» Your assignment: Find every line in the records below that holds the word "camera" and copy it.

» Given information:
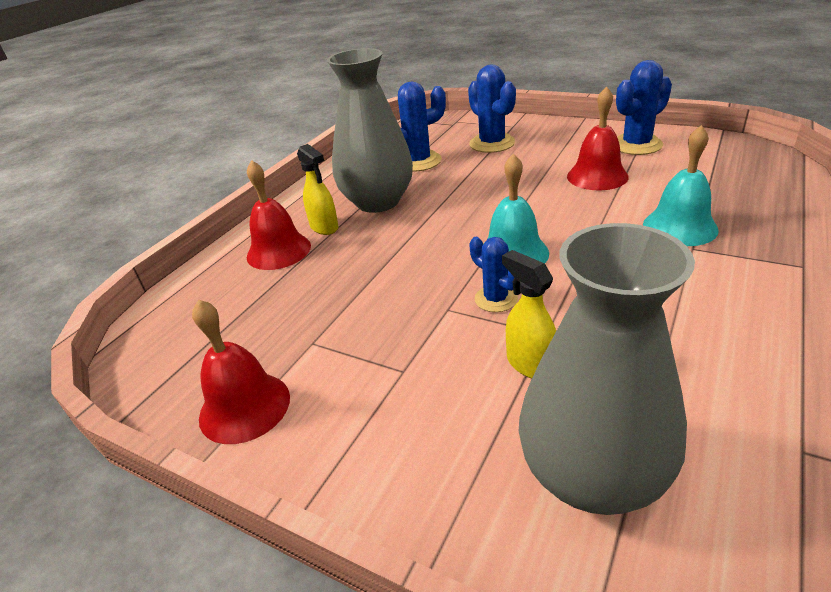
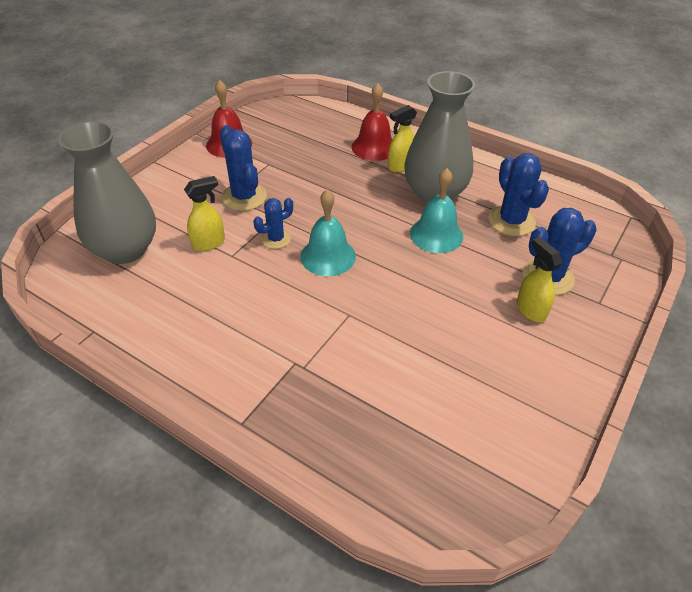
camera: 90 degrees right, 10 degrees up
(536, 147) = (530, 310): none -> yellow spray bottle
(597, 176) = (446, 339): red bell -> none
(636, 145) = (521, 397): blue cactus -> blue cactus (244, 197)
(679, 227) = (330, 366): turquoise bell -> turquoise bell (436, 234)

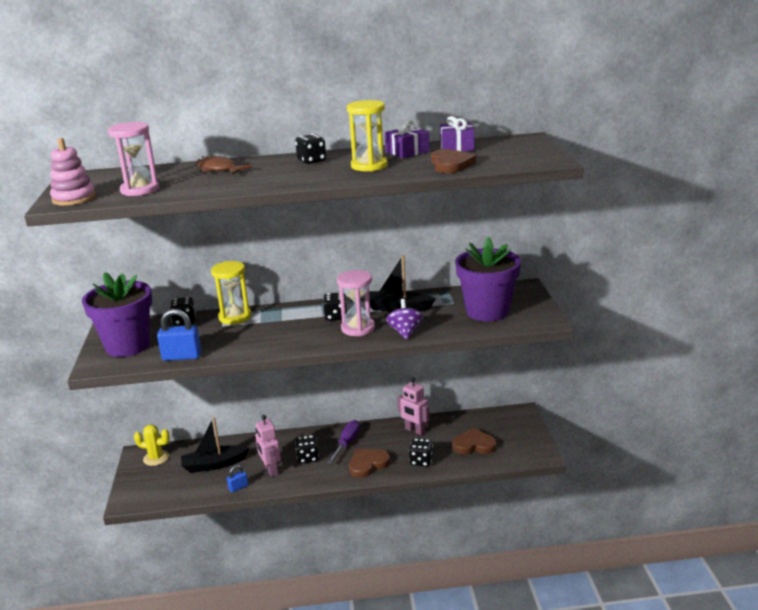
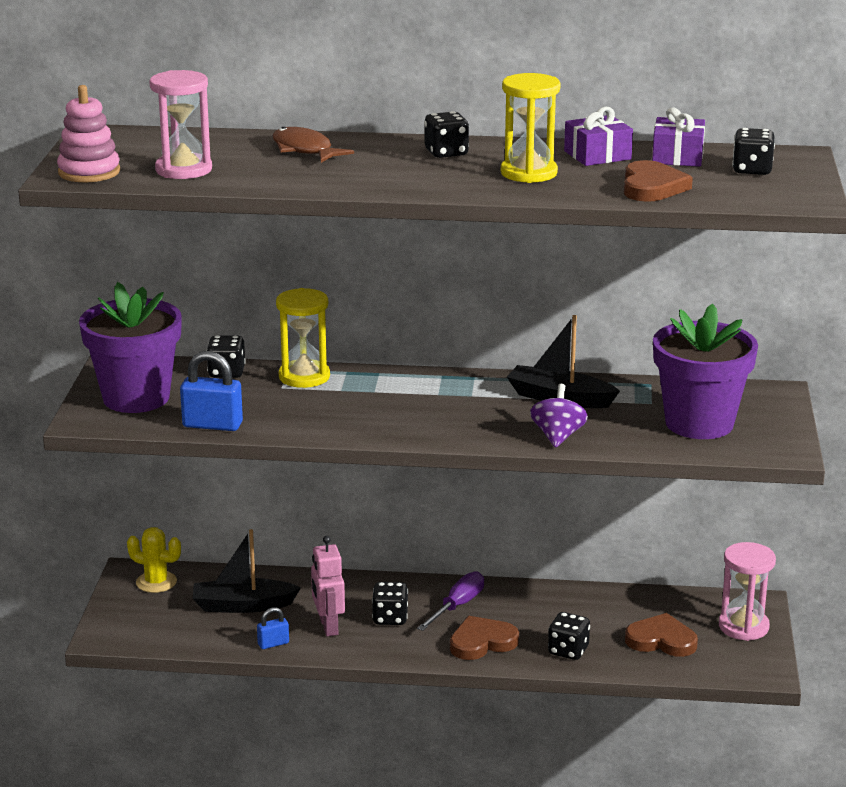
camera: 10 degrees right, 0 degrees up
(336, 316) = (459, 398): black dice -> black dice (752, 170)
(358, 328) = (487, 420): pink hourglass -> pink hourglass (743, 627)
(414, 430) = (572, 604): pink robot -> none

» Expected answer:
camera: 90 degrees right, 10 degrees up
camera: 10 degrees right, 0 degrees up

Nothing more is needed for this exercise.